SET EXERCISE
Gather every line in the records below that contains the word "masks".

Data records
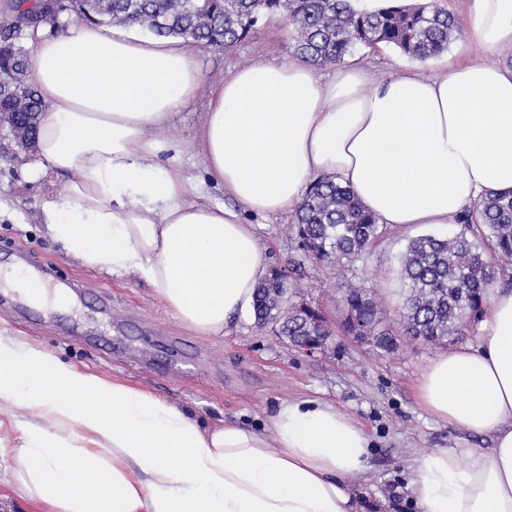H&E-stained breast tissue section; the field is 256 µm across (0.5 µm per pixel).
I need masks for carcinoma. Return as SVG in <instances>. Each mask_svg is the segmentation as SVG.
Returning a JSON list of instances; mask_svg holds the SVG:
<instances>
[{"label":"carcinoma","mask_w":512,"mask_h":512,"mask_svg":"<svg viewBox=\"0 0 512 512\" xmlns=\"http://www.w3.org/2000/svg\"><path fill=\"white\" fill-rule=\"evenodd\" d=\"M75 23L136 26L151 35L188 44L226 48L246 39L260 19L281 16L295 31V56L313 67L338 64L359 46H392L406 57L426 61L448 50L460 28L455 18L434 3L387 4L359 8L355 0H15L12 24L0 28V73H25L23 40L34 35L33 11ZM46 103L27 80L0 96V115L15 136L35 139L37 118ZM461 229L409 241L400 259L403 327L408 336L451 345L464 329L487 312L494 266L489 258L512 262V190L491 191L459 219ZM385 225L366 210L355 193L335 178L313 183L296 212V244L315 263L352 262L369 254ZM487 243L484 253L478 240ZM290 283L279 269L255 289L257 326L270 325L280 336L304 339L318 335L305 303H292ZM348 335L364 336L371 345L394 348L390 329L382 326L376 299L351 288L344 296Z\"/></svg>","instance_id":"carcinoma-1"}]
</instances>
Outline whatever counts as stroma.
<instances>
[{
    "label": "stroma",
    "instance_id": "1",
    "mask_svg": "<svg viewBox=\"0 0 512 512\" xmlns=\"http://www.w3.org/2000/svg\"><path fill=\"white\" fill-rule=\"evenodd\" d=\"M205 90L175 120L170 135L180 142L174 166L199 185L211 202L231 205L223 189L205 173L192 135L207 109V87L239 67H260L292 59L291 29L281 18L259 22L252 37L229 48L192 46ZM487 59L512 64V45L491 56L459 34L444 55L409 59L389 46L360 47L345 59L380 83L406 68L437 74L444 61ZM63 175H43L35 151L21 150L8 129H0V269L24 257L25 272H53L57 304H36L0 284V337L45 349L62 363L146 389L203 423L224 419L270 430L283 403L296 398L327 402L358 422L372 441L369 466L350 478L364 512H415L408 489L409 464L434 448H488L492 439L440 422L419 405L417 382L447 347L400 334L398 256L410 239L431 233L428 225H390L380 244L364 260L339 266L305 262L296 277L293 298L322 311L332 334L322 350L302 353L272 327L257 328L253 315L235 317L222 338L196 335L176 320L152 288L131 276L86 265L67 251L41 222L46 201L61 192ZM253 225L268 267H287L299 253L293 214L268 217L244 214ZM376 298L384 326L396 333V348L386 353L344 335L339 300L350 286ZM30 421L44 431L57 424L32 407L0 408V448L20 444L17 422Z\"/></svg>",
    "mask_w": 512,
    "mask_h": 512
}]
</instances>
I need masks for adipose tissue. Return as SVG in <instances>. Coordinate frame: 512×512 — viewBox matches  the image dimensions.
Segmentation results:
<instances>
[{"label":"adipose tissue","instance_id":"adipose-tissue-1","mask_svg":"<svg viewBox=\"0 0 512 512\" xmlns=\"http://www.w3.org/2000/svg\"><path fill=\"white\" fill-rule=\"evenodd\" d=\"M468 36L512 45V0H471ZM47 108L35 151L70 174L43 222L95 268L146 283L196 334L223 337L268 272L239 212H291L335 175L379 223L453 224L491 191L512 190V68L450 64L369 88L354 66L328 80L299 58L240 67L211 90L195 139L206 172L238 203L193 199L159 163L180 111L202 89L194 54L172 39L87 23L41 37L26 60ZM422 407L490 450L414 458L418 512H512V290L491 289L479 344L438 357L418 381ZM35 405L56 434L23 422L16 480L40 512H359L348 484L370 440L336 406L298 399L272 433L205 425L150 392L0 339V403ZM83 431L77 445L71 425Z\"/></svg>","mask_w":512,"mask_h":512}]
</instances>
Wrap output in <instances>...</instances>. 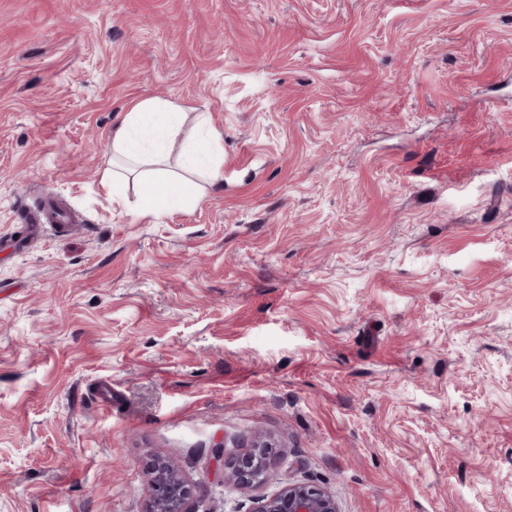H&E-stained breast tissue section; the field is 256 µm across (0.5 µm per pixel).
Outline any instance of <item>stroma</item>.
I'll return each mask as SVG.
<instances>
[{"mask_svg":"<svg viewBox=\"0 0 512 512\" xmlns=\"http://www.w3.org/2000/svg\"><path fill=\"white\" fill-rule=\"evenodd\" d=\"M147 98L224 147L157 221L101 185ZM157 459L188 512H512V0H0V512H144ZM196 123L200 127L208 129L209 151L208 159L203 166L201 176L204 183L215 186L223 182L224 175L222 170L223 164V147L222 137L219 132L209 126L208 117L205 113L200 112L194 116ZM271 445L263 440L242 456L224 462V483L239 486H254L267 483L273 472L271 459L276 454ZM252 512H339L336 500L325 490L303 483L284 486L270 498L260 501Z\"/></svg>","mask_w":512,"mask_h":512,"instance_id":"35a3bbf8","label":"stroma"}]
</instances>
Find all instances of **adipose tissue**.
<instances>
[{"instance_id":"1","label":"adipose tissue","mask_w":512,"mask_h":512,"mask_svg":"<svg viewBox=\"0 0 512 512\" xmlns=\"http://www.w3.org/2000/svg\"><path fill=\"white\" fill-rule=\"evenodd\" d=\"M163 117L160 128L163 137L176 138L185 118L178 106L156 99H144L125 112L121 121L112 129V167L105 170L101 183L112 191V197L128 203L130 210L139 216L161 219L173 207L193 208L202 196L204 185H217L224 179L222 137L210 129L205 113H198V126L207 128L209 151L206 163H199L195 152H187L190 165H201L202 183L172 176L163 165L160 143L151 141L149 135L155 117ZM135 183L136 196L128 198L126 187Z\"/></svg>"}]
</instances>
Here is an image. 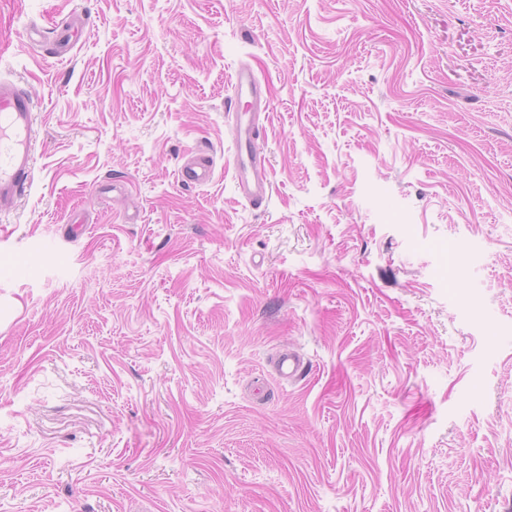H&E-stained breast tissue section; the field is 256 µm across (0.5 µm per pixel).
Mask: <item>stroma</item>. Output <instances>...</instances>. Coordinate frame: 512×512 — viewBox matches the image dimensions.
Segmentation results:
<instances>
[{"instance_id": "stroma-1", "label": "stroma", "mask_w": 512, "mask_h": 512, "mask_svg": "<svg viewBox=\"0 0 512 512\" xmlns=\"http://www.w3.org/2000/svg\"><path fill=\"white\" fill-rule=\"evenodd\" d=\"M1 79L0 512H506L512 0H0ZM233 87L237 96L242 97L247 93L251 98V105L260 99V86L248 69H240L233 78ZM34 108L27 92L0 81V215L13 210L31 182ZM259 128L253 122L243 124L241 119L235 130L233 168L235 187L239 195L252 205L261 206L271 188L270 174L254 150ZM212 174L213 168L207 161L186 163L178 168L177 179L187 186H201L210 181ZM306 364L295 351L286 350L277 359L276 371L280 378L289 381L298 379L305 371Z\"/></svg>"}]
</instances>
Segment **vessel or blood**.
Returning <instances> with one entry per match:
<instances>
[{"mask_svg":"<svg viewBox=\"0 0 512 512\" xmlns=\"http://www.w3.org/2000/svg\"><path fill=\"white\" fill-rule=\"evenodd\" d=\"M236 95H249L259 100L260 86L250 70L242 69L233 78ZM35 105L24 90L0 81V215L10 213L17 200L29 187L35 163ZM259 129L255 124H238L235 130L233 168L239 195L253 205H262L271 188L270 174L258 159L254 144ZM213 168L205 161L186 163L179 167L177 179L187 186H201L212 177ZM299 354L288 350L277 359L280 378L293 381L304 372Z\"/></svg>","mask_w":512,"mask_h":512,"instance_id":"b4317fda","label":"vessel or blood"}]
</instances>
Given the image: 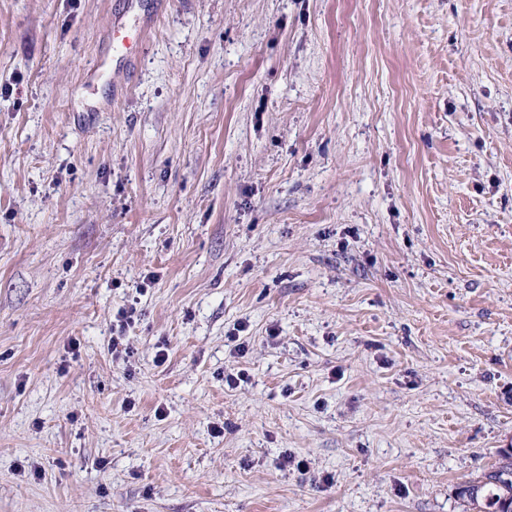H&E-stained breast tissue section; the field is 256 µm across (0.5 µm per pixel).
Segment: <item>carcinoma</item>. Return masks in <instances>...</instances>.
Wrapping results in <instances>:
<instances>
[{"label":"carcinoma","mask_w":512,"mask_h":512,"mask_svg":"<svg viewBox=\"0 0 512 512\" xmlns=\"http://www.w3.org/2000/svg\"><path fill=\"white\" fill-rule=\"evenodd\" d=\"M458 496L470 512H512V453H499V462L482 476L465 482Z\"/></svg>","instance_id":"obj_1"}]
</instances>
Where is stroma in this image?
Here are the masks:
<instances>
[{
	"label": "stroma",
	"instance_id": "obj_1",
	"mask_svg": "<svg viewBox=\"0 0 512 512\" xmlns=\"http://www.w3.org/2000/svg\"><path fill=\"white\" fill-rule=\"evenodd\" d=\"M130 3L0 0V512H463L512 448V0H150L87 86ZM149 28L139 21L132 25L112 26L111 41L113 48L126 64L135 62L141 55L147 42Z\"/></svg>",
	"mask_w": 512,
	"mask_h": 512
}]
</instances>
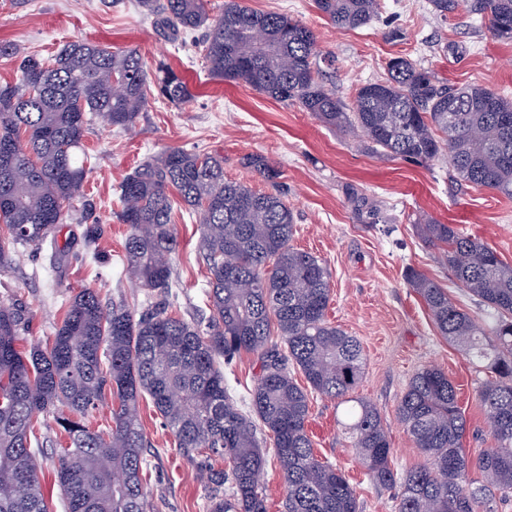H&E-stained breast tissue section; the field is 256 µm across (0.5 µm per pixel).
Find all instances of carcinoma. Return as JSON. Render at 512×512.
<instances>
[{
	"label": "carcinoma",
	"instance_id": "carcinoma-1",
	"mask_svg": "<svg viewBox=\"0 0 512 512\" xmlns=\"http://www.w3.org/2000/svg\"><path fill=\"white\" fill-rule=\"evenodd\" d=\"M441 18L465 6L492 34L512 40V0H430ZM175 37L206 29L196 44L209 74L245 84L352 132L373 152L427 165L446 155L455 177L512 199V97L483 86H455L414 60L397 56L387 77L355 88L350 100L319 81L329 56L316 34L286 13L263 12L246 0H224L210 19L205 0H138ZM338 28H357L380 0H314ZM0 57L18 61L21 77L0 84V272L21 247L57 246L58 225L90 219L83 187V139L91 118L130 129L148 97L179 106L191 99L167 64L149 73L135 49L114 52L76 40L45 59L0 42ZM246 166L272 182L277 169L253 154ZM129 226L124 270L143 288L167 294L170 260L179 248L175 202L195 216L198 252L208 269L206 334L199 324L157 307L141 314L127 301L107 308L92 289L68 303L46 348L21 344L22 305L0 304V512H54L41 490L48 432L36 414H53L65 438L52 458L64 512H149L141 473L147 467L139 405L150 399L179 454L210 484L208 512H267L261 477L276 461L284 512H360L341 469L316 458L307 432L310 394L337 401L342 424L370 481L401 488L395 512H494L497 495H512V264L496 249L433 218L420 235L438 249L458 285L486 316L456 306L448 291L410 269L440 336L488 372L476 394L487 411L492 444L464 448L468 425L448 374L424 367L410 380L397 420L424 463L398 472L378 409L355 395L365 373L360 341L329 323L327 267L292 245L294 215L277 194L224 177L218 155L170 148L129 174L120 186ZM105 233L87 223L83 246L98 255ZM261 359V375L243 412L224 384L220 360L241 353ZM293 363L308 387L288 371ZM112 394V428L94 431L86 415ZM220 457L228 470L214 468ZM483 476L474 487L471 471Z\"/></svg>",
	"mask_w": 512,
	"mask_h": 512
}]
</instances>
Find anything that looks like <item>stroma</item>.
<instances>
[{
	"instance_id": "1",
	"label": "stroma",
	"mask_w": 512,
	"mask_h": 512,
	"mask_svg": "<svg viewBox=\"0 0 512 512\" xmlns=\"http://www.w3.org/2000/svg\"><path fill=\"white\" fill-rule=\"evenodd\" d=\"M255 9L292 15L317 35L334 58L326 86L350 97L365 82L383 79L388 61L405 56L451 83L489 86L512 93V42L494 38L487 24L466 10L437 17L429 0H381L369 25L338 29L313 0H247ZM201 32L172 43L156 17L144 16L134 0H0V41L48 57L72 40L99 42L115 51L137 49L147 70L159 63L179 71L191 100L173 106L150 100L126 131L94 120L84 138L92 158L84 191L92 217L105 228L99 259L82 255L79 225H60L61 248L19 249L0 275V302L21 299L27 308V344L47 345L65 308L63 298L91 288L103 304L127 300L137 308L154 303V293L131 282L119 262L129 228L118 213L119 185L147 158L168 148L218 154L226 178L276 193L294 214L295 248L309 252L331 273L327 319L356 336L366 355L358 396L384 418L393 455L404 471L423 463L410 435L396 418L398 401L412 376L435 366L458 388L468 421L464 444L489 447L488 415L477 399L478 375L465 356L440 336L420 296L405 280L407 269L425 273L462 310L479 305L459 288L447 266L418 237L421 216L452 224L487 242L512 263V199L456 181L447 158L420 166L384 160L364 149L355 134L328 128L298 107L276 102L242 84L211 79L194 47ZM268 158L276 182L262 180L244 159ZM174 231L180 242L172 257L171 309L187 321L207 323L204 290L208 271L196 251L195 218L177 207ZM140 418L150 444L144 485L155 512H206L204 482L177 452L151 404ZM307 431L319 459L340 468L354 487L362 512H395L396 493L375 487L358 463L337 422L336 403L313 396Z\"/></svg>"
}]
</instances>
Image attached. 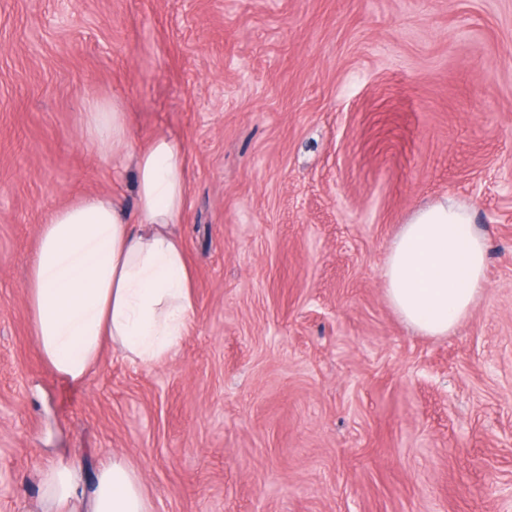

COMPLETED EXERCISE
I need masks for carcinoma. Return as SVG in <instances>. Each mask_svg is the segmentation as SVG.
I need masks for adipose tissue. Return as SVG in <instances>. Coordinate frame: 512×512 — viewBox matches  the image dimensions.
Segment: <item>carcinoma</item>. Return masks in <instances>...</instances>.
Here are the masks:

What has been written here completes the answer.